═══ DATA FOR THIS TASK
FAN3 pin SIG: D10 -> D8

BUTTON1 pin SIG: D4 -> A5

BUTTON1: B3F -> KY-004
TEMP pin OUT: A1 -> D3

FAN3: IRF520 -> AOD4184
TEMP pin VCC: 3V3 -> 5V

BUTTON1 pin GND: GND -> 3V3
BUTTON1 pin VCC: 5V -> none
══════
═══ DATA FOR THIS TASK
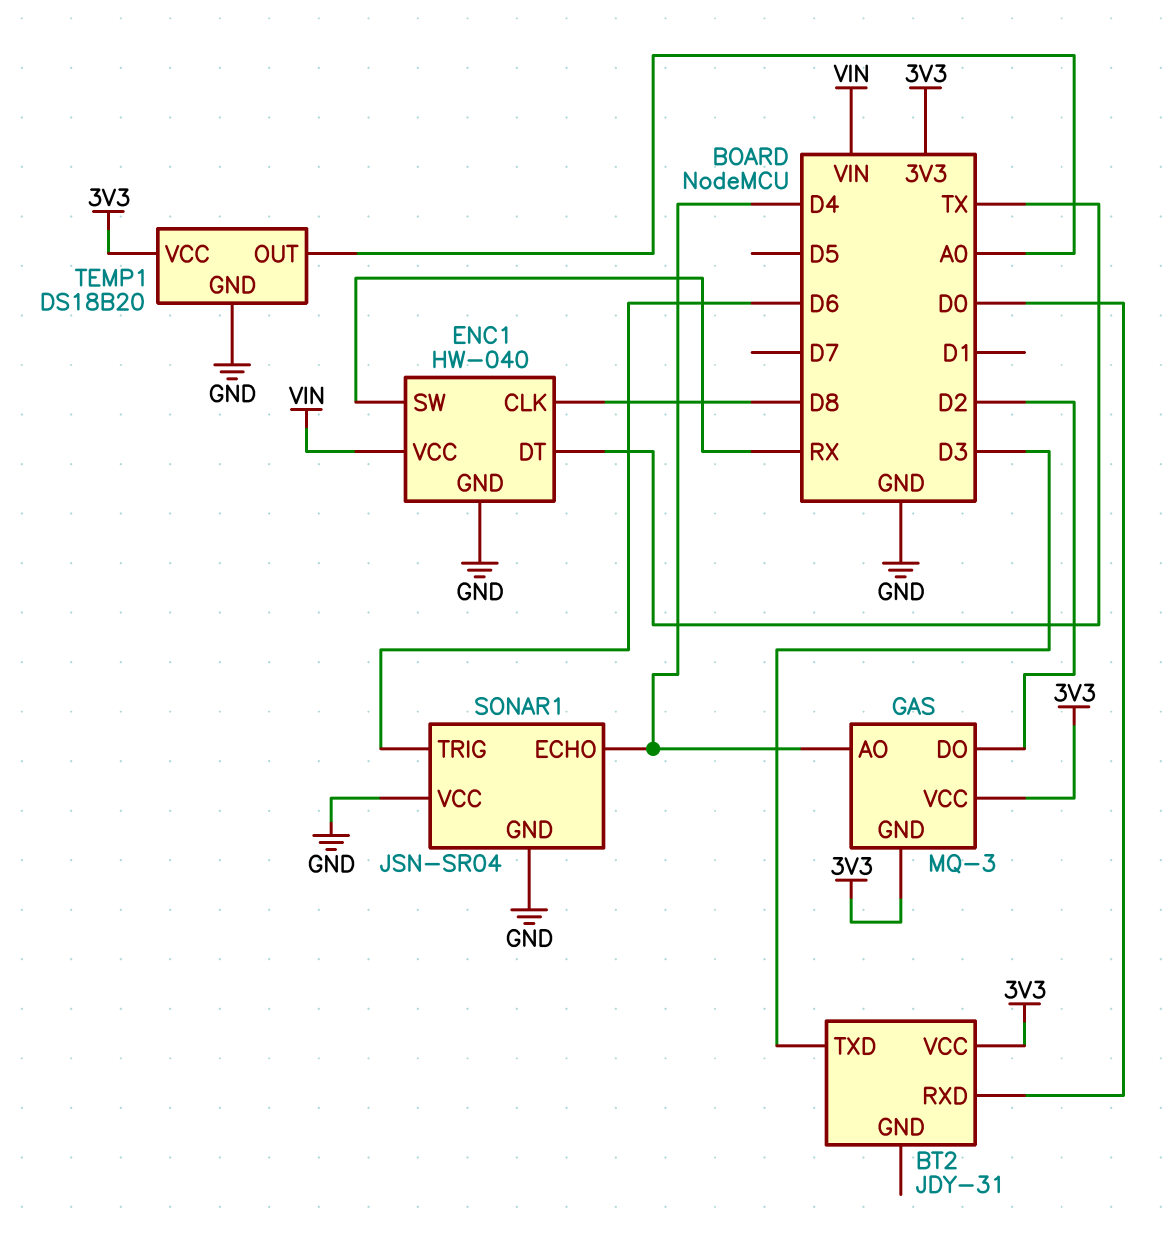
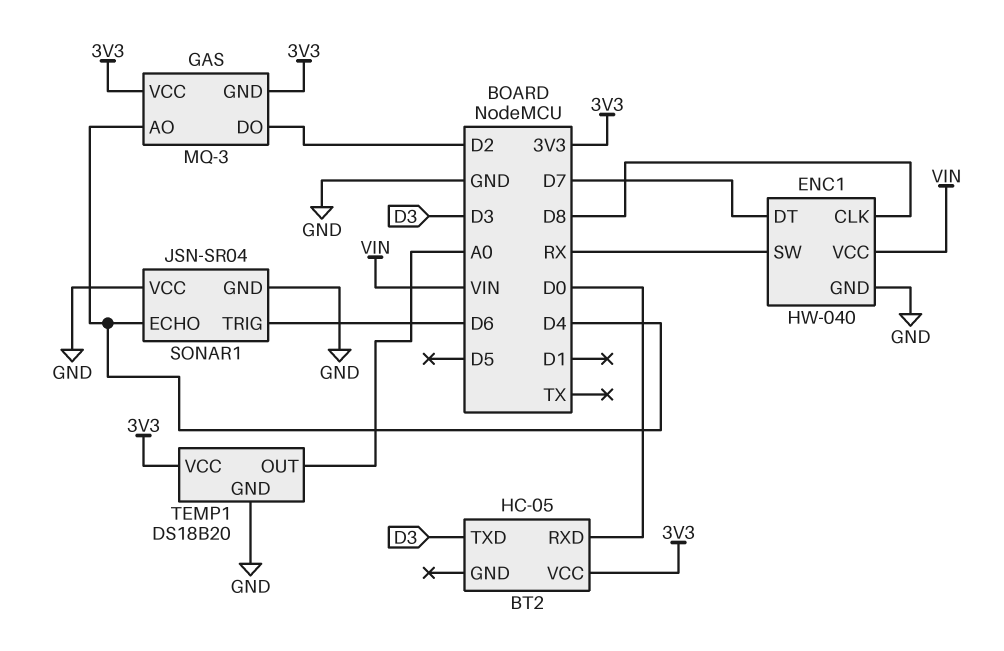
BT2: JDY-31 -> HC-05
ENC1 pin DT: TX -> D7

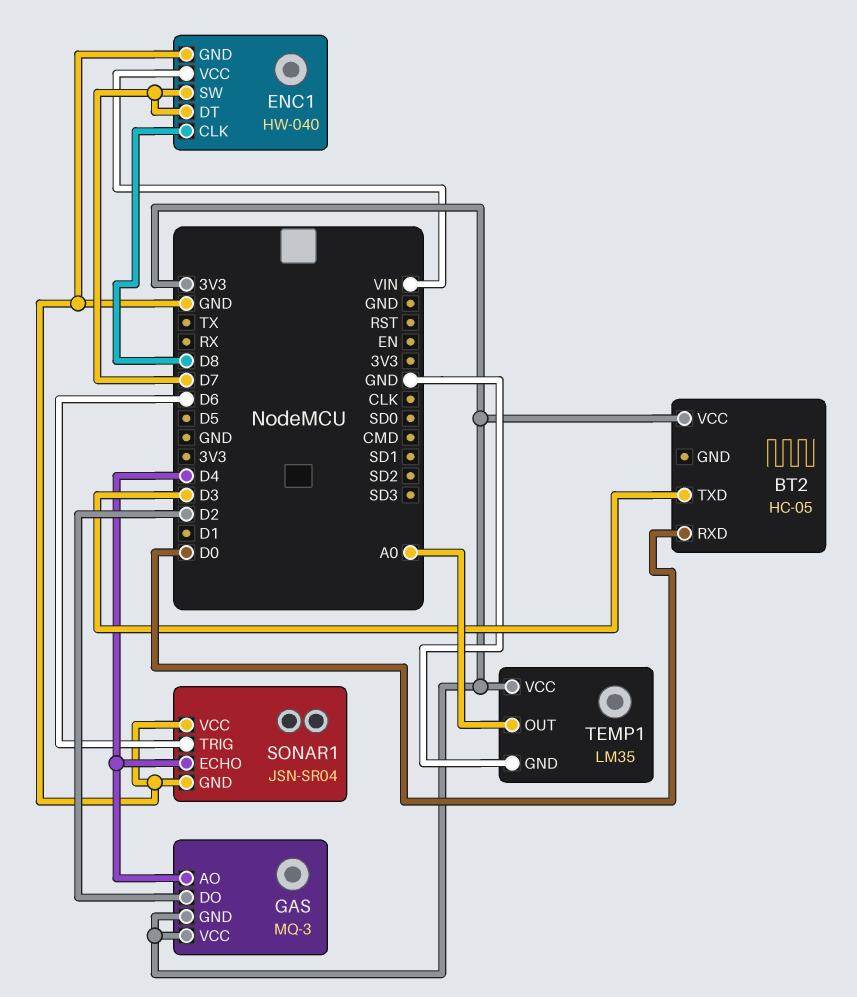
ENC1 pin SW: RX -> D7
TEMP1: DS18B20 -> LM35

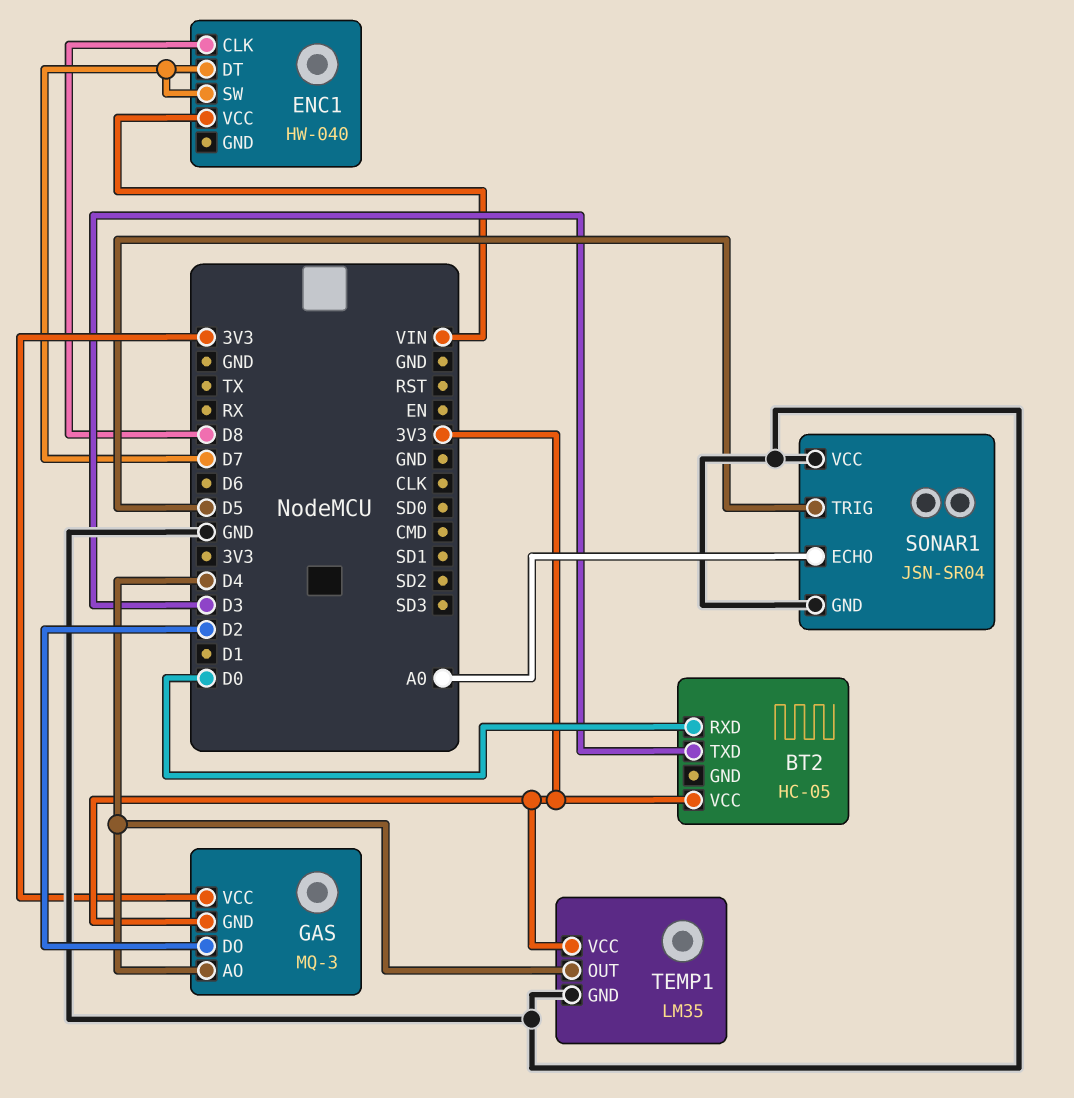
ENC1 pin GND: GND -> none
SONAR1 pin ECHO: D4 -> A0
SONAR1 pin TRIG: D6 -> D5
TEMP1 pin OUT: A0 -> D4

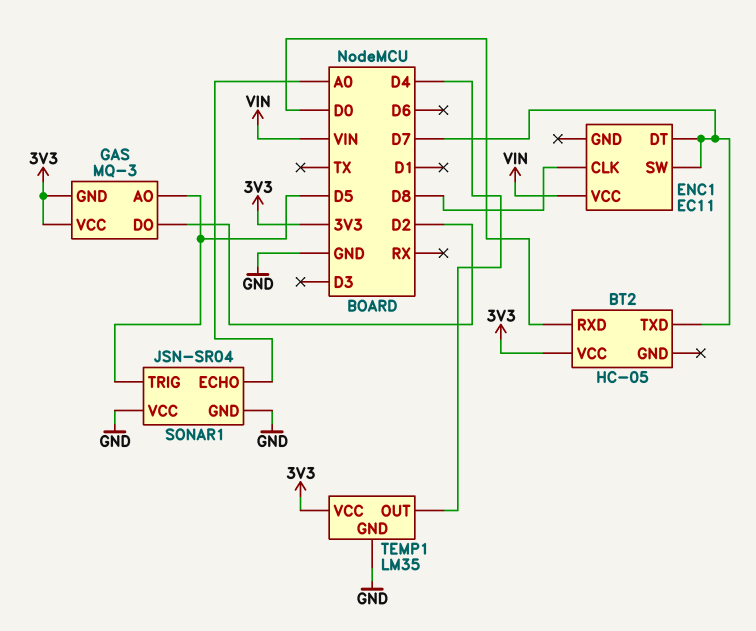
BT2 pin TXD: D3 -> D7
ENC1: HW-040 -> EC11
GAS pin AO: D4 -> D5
══════
The required output is every line above from the one with "FAN3: IRF520 -> AOD4184" down to the one with "BUTTON1 pin VCC: 5V -> none", restated word for word, ends included.

YOUR SOLUTION —
FAN3: IRF520 -> AOD4184
TEMP pin VCC: 3V3 -> 5V

BUTTON1 pin GND: GND -> 3V3
BUTTON1 pin VCC: 5V -> none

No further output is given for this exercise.